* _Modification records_
—————
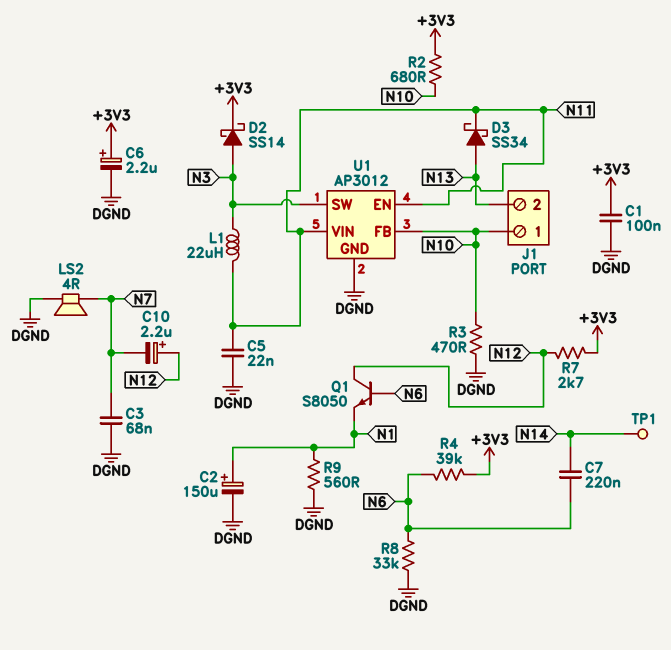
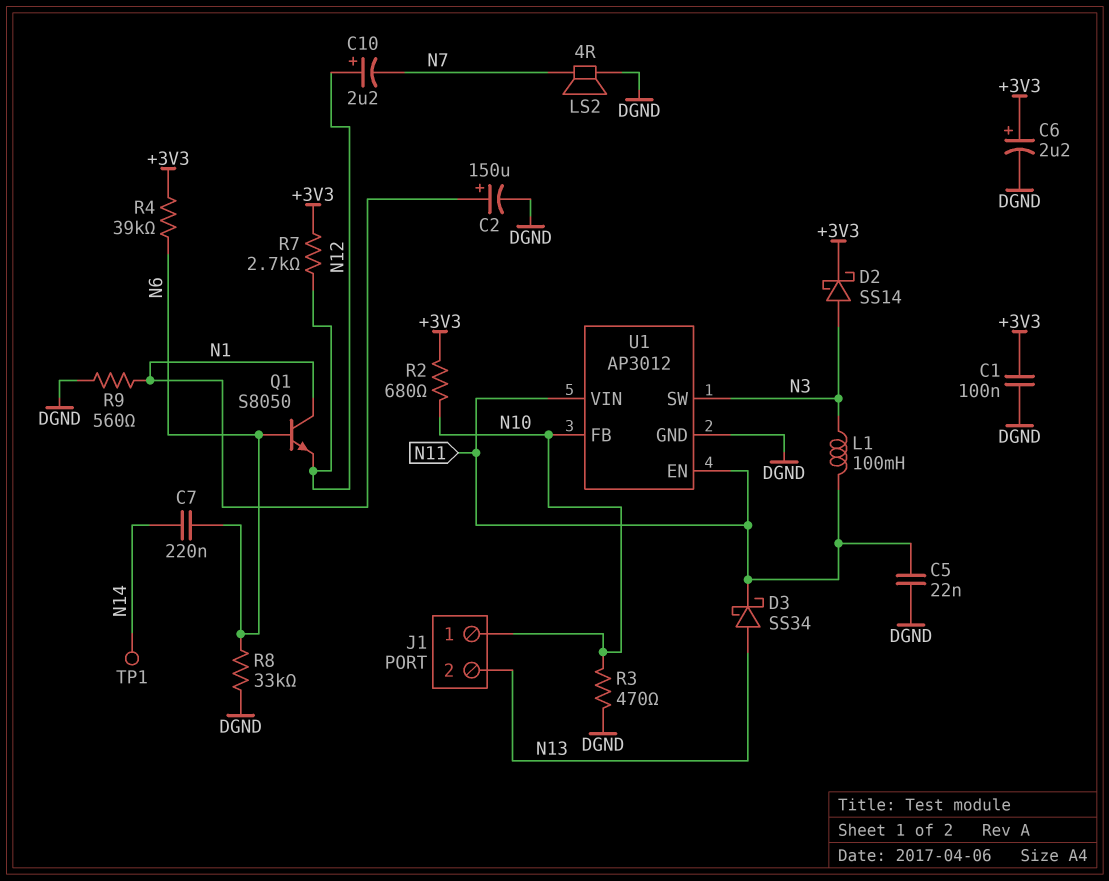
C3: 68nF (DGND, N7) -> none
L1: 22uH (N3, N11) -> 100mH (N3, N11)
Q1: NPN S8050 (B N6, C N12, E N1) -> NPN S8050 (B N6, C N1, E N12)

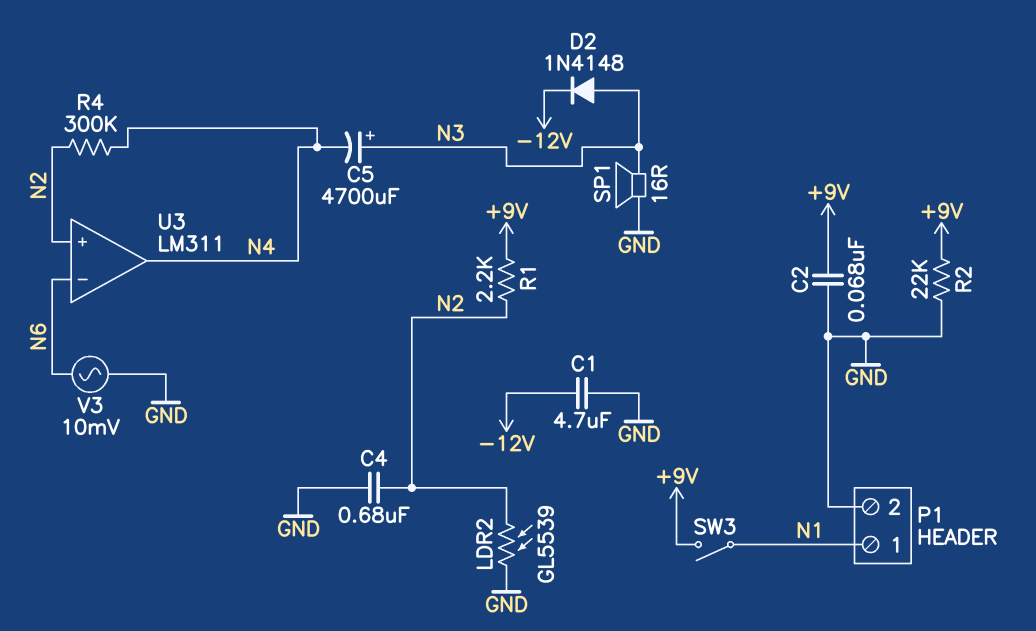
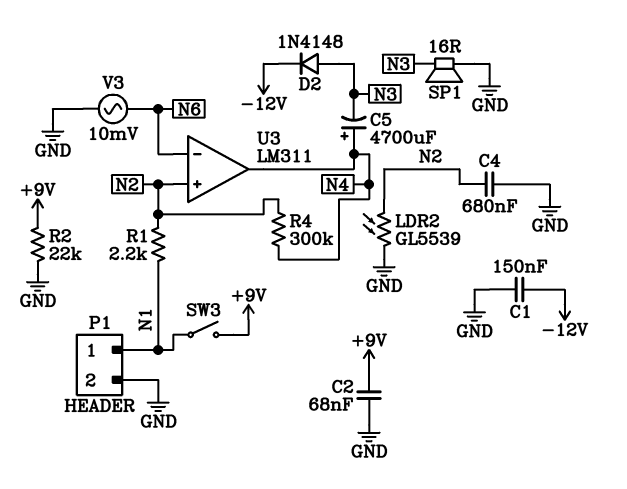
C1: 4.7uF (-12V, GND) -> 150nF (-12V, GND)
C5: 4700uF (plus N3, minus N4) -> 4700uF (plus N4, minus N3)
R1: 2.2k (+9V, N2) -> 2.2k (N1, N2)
—————
* _What the exercise asks_
The pictures alone are to be left out when the data above is copied; all else must match exactly.

* _Exercise result_
C3: 68nF (DGND, N7) -> none
L1: 22uH (N3, N11) -> 100mH (N3, N11)
Q1: NPN S8050 (B N6, C N12, E N1) -> NPN S8050 (B N6, C N1, E N12)

C1: 4.7uF (-12V, GND) -> 150nF (-12V, GND)
C5: 4700uF (plus N3, minus N4) -> 4700uF (plus N4, minus N3)
R1: 2.2k (+9V, N2) -> 2.2k (N1, N2)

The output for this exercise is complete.